● **Data extracts**

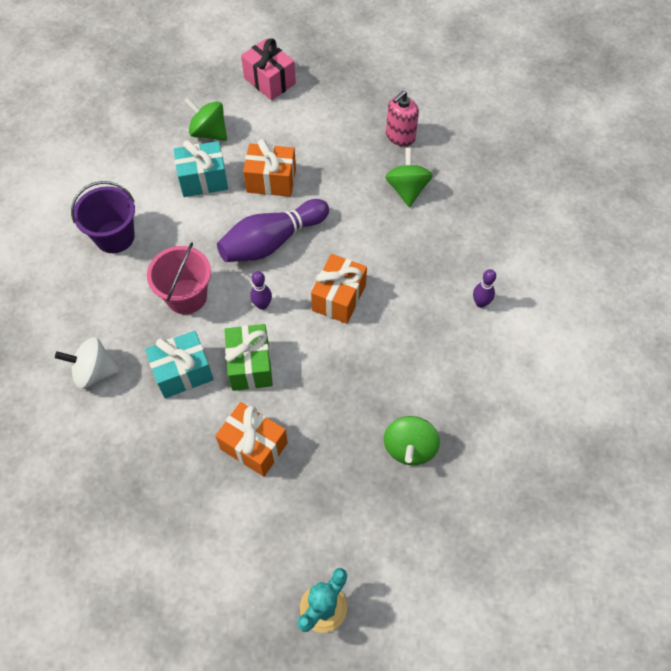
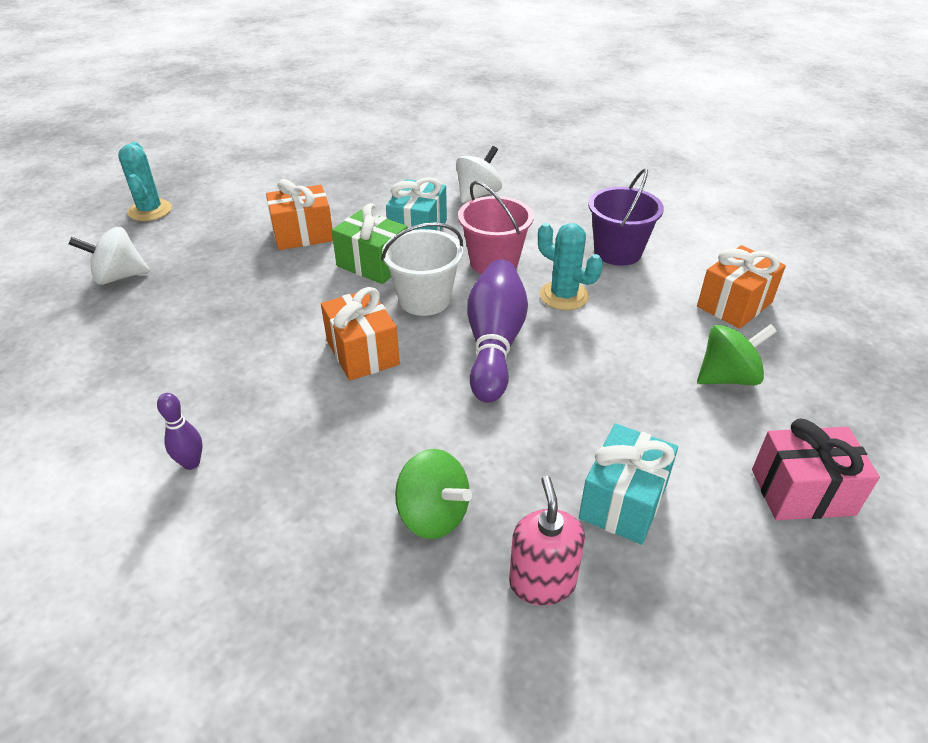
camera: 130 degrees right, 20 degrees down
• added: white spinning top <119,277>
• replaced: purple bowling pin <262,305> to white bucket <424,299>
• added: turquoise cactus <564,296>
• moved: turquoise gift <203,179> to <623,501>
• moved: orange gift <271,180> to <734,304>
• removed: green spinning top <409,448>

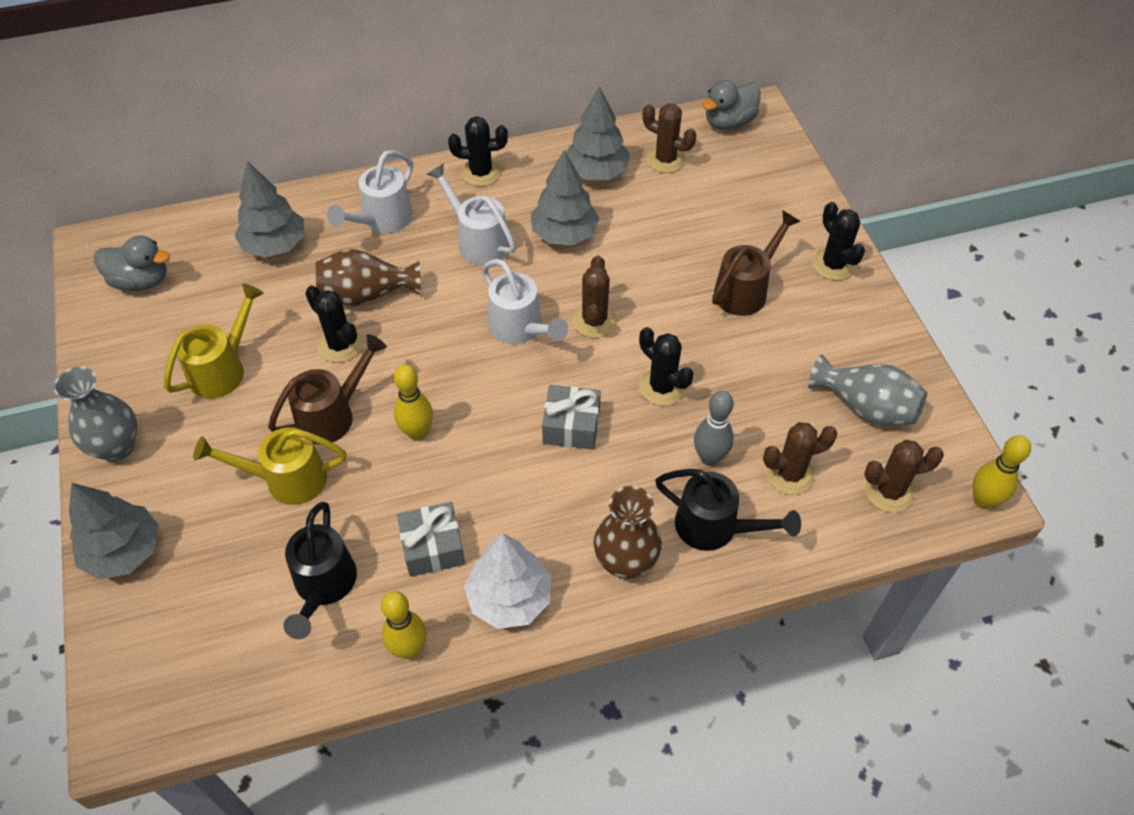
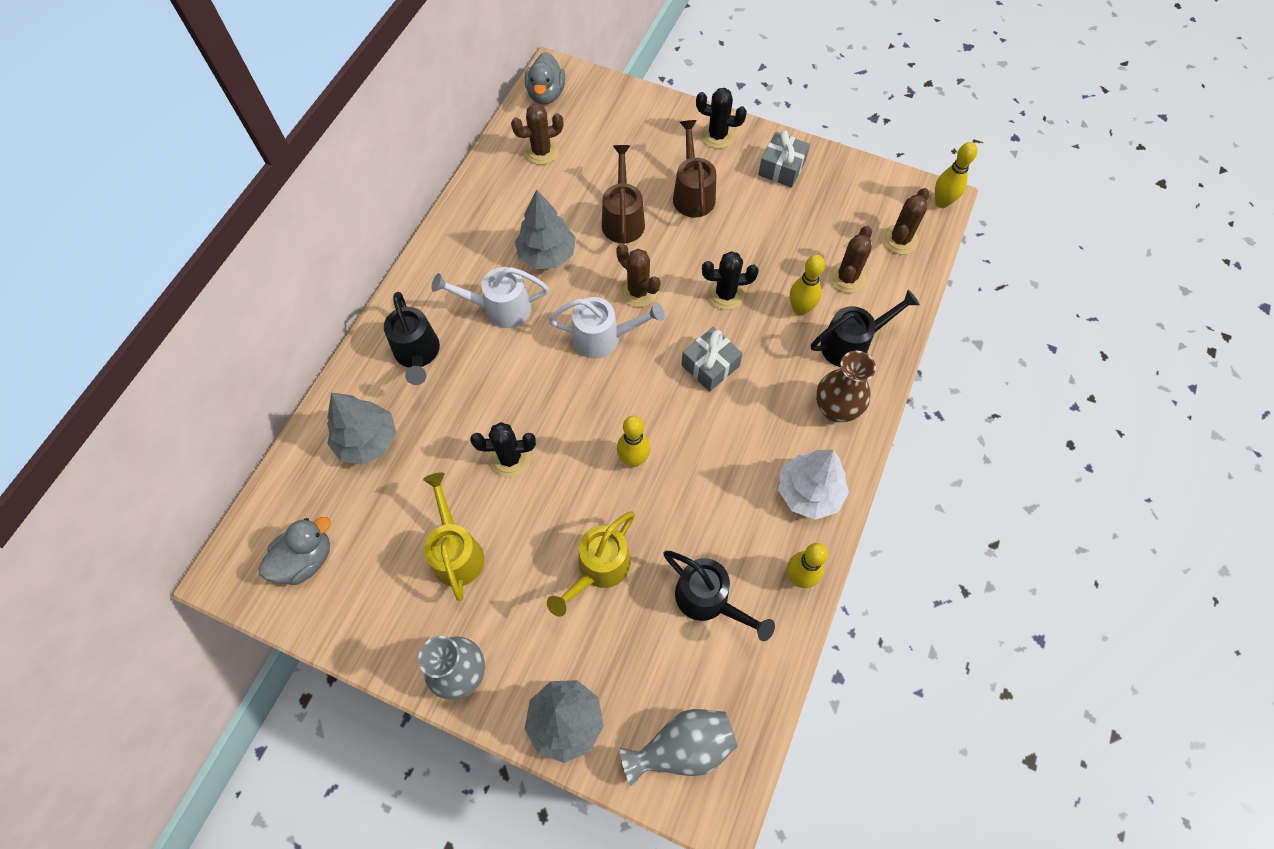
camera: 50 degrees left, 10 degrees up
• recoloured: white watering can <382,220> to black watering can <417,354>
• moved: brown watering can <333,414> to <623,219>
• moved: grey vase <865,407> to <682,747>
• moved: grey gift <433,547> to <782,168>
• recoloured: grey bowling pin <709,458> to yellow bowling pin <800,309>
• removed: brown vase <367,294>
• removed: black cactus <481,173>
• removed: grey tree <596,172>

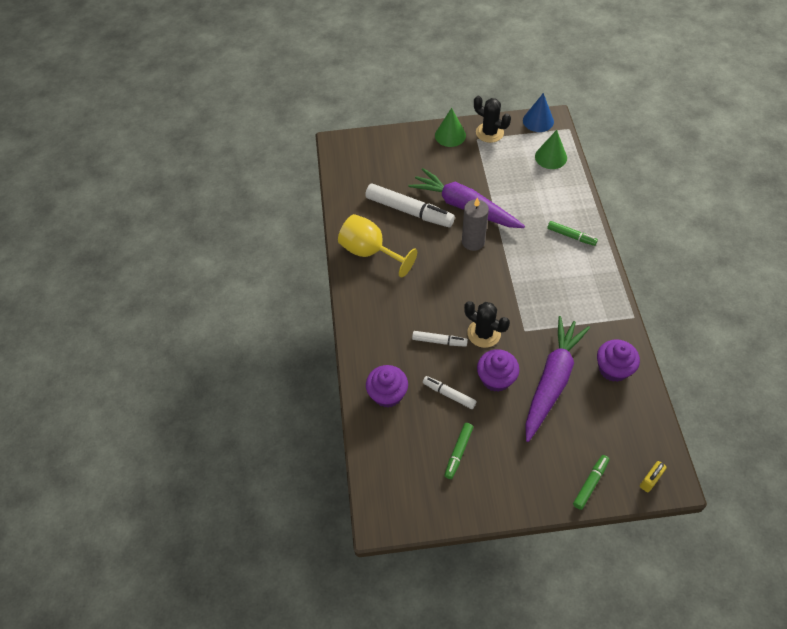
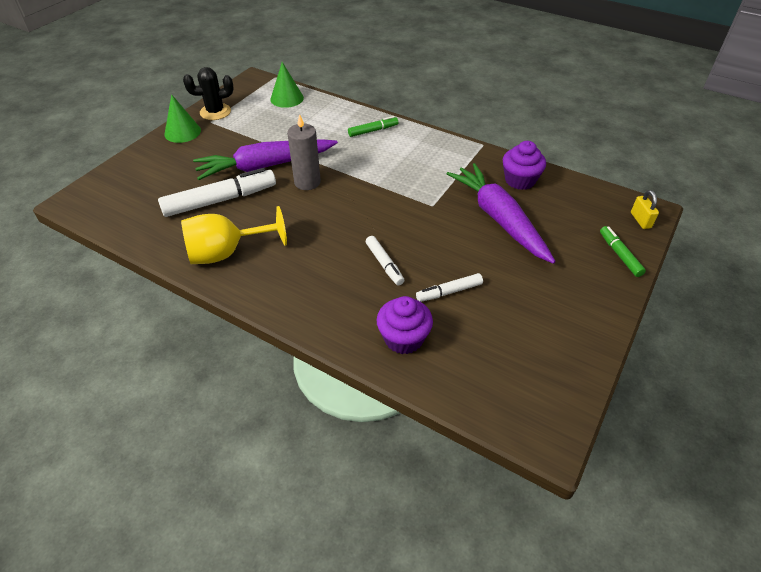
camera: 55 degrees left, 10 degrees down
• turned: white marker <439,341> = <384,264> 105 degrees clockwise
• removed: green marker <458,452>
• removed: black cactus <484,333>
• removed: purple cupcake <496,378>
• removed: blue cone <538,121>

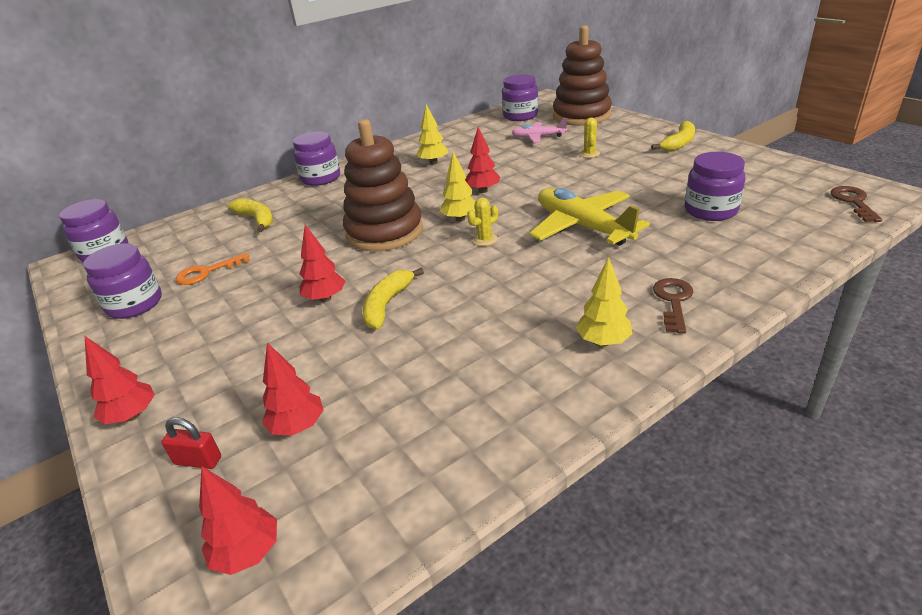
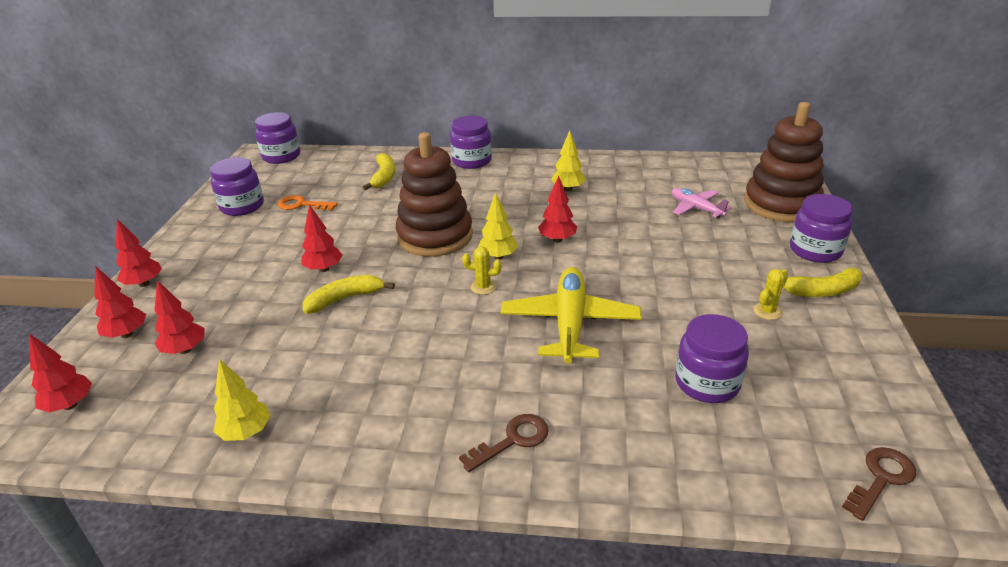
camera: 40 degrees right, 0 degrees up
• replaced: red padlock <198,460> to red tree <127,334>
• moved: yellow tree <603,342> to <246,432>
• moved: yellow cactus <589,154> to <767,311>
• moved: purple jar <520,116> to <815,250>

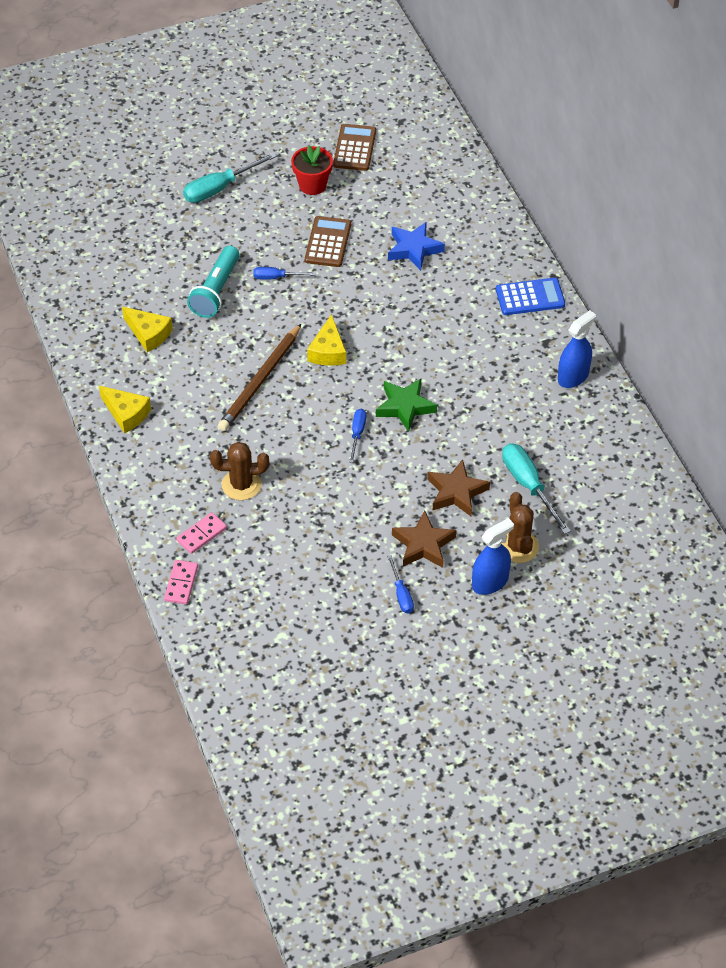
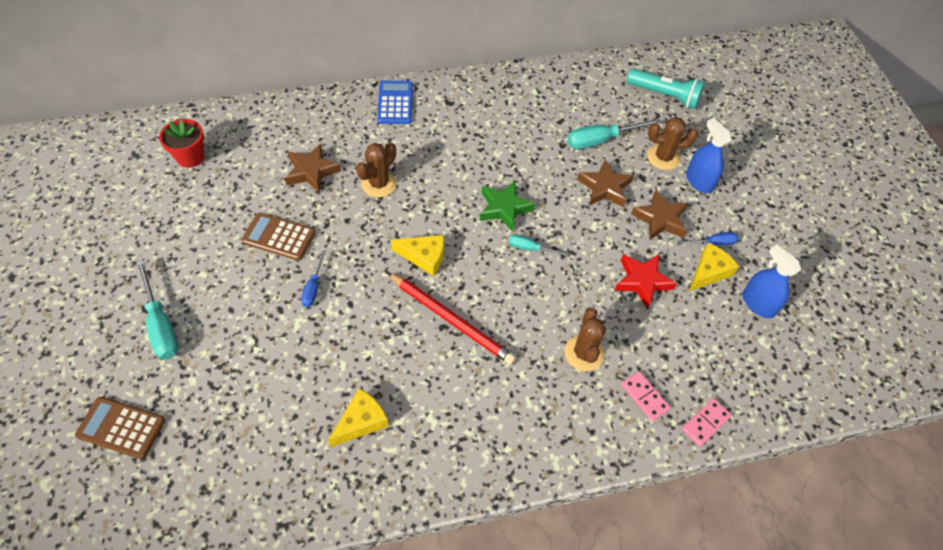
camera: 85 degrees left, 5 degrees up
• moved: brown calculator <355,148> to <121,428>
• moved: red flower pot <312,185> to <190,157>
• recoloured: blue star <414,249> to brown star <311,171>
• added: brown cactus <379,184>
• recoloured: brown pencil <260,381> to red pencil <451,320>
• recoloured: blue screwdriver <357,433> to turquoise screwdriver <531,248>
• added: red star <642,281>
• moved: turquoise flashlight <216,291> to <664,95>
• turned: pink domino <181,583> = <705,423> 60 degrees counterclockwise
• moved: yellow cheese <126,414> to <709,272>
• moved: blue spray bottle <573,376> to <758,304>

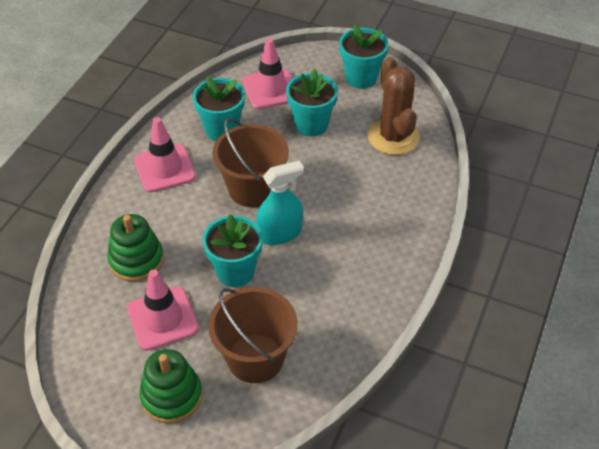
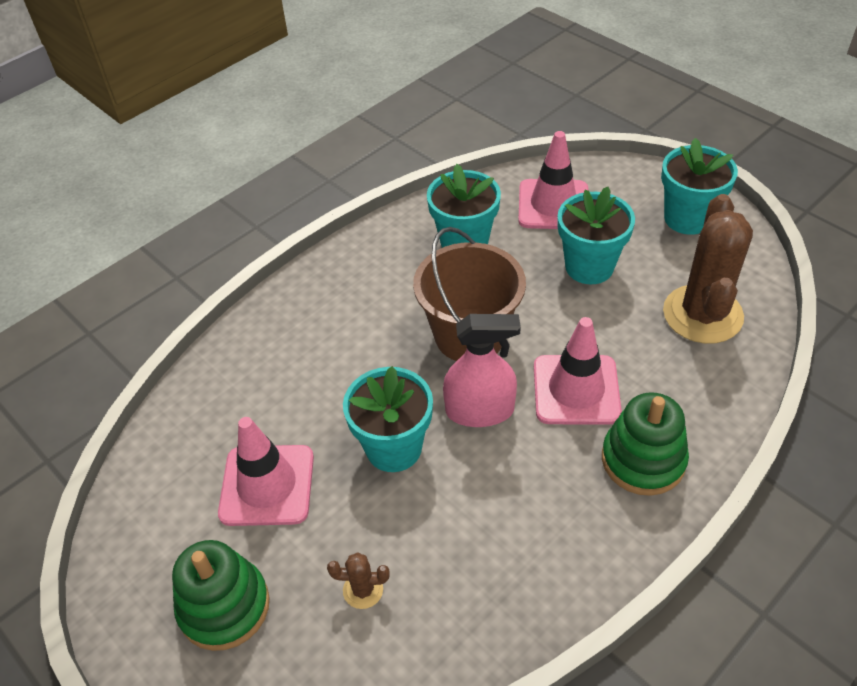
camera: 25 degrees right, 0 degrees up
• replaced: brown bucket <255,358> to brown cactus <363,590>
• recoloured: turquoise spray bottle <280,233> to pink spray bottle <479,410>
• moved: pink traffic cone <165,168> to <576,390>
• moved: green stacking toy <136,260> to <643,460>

● **Try it**
Type out the data above once more, exactly, with no images included.

● **Finished task**
camera: 130 degrees right, 20 degrees down
• added: white spinning top <119,277>
• replaced: purple bowling pin <262,305> to white bucket <424,299>
• added: turquoise cactus <564,296>
• moved: turquoise gift <203,179> to <623,501>
• moved: orange gift <271,180> to <734,304>
• removed: green spinning top <409,448>

camera: 50 degrees left, 10 degrees up
• recoloured: white watering can <382,220> to black watering can <417,354>
• moved: brown watering can <333,414> to <623,219>
• moved: grey vase <865,407> to <682,747>
• moved: grey gift <433,547> to <782,168>
• recoloured: grey bowling pin <709,458> to yellow bowling pin <800,309>
• removed: brown vase <367,294>
• removed: black cactus <481,173>
• removed: grey tree <596,172>

camera: 55 degrees left, 10 degrees down
• turned: white marker <439,341> = <384,264> 105 degrees clockwise
• removed: green marker <458,452>
• removed: black cactus <484,333>
• removed: purple cupcake <496,378>
• removed: blue cone <538,121>

camera: 40 degrees right, 0 degrees up
• replaced: red padlock <198,460> to red tree <127,334>
• moved: yellow tree <603,342> to <246,432>
• moved: yellow cactus <589,154> to <767,311>
• moved: purple jar <520,116> to <815,250>

camera: 85 degrees left, 5 degrees up
• moved: brown calculator <355,148> to <121,428>
• moved: red flower pot <312,185> to <190,157>
• recoloured: blue star <414,249> to brown star <311,171>
• added: brown cactus <379,184>
• recoloured: brown pencil <260,381> to red pencil <451,320>
• recoloured: blue screwdriver <357,433> to turquoise screwdriver <531,248>
• added: red star <642,281>
• moved: turquoise flashlight <216,291> to <664,95>
• turned: pink domino <181,583> = <705,423> 60 degrees counterclockwise
• moved: yellow cheese <126,414> to <709,272>
• moved: blue spray bottle <573,376> to <758,304>

camera: 25 degrees right, 0 degrees up
• replaced: brown bucket <255,358> to brown cactus <363,590>
• recoloured: turquoise spray bottle <280,233> to pink spray bottle <479,410>
• moved: pink traffic cone <165,168> to <576,390>
• moved: green stacking toy <136,260> to <643,460>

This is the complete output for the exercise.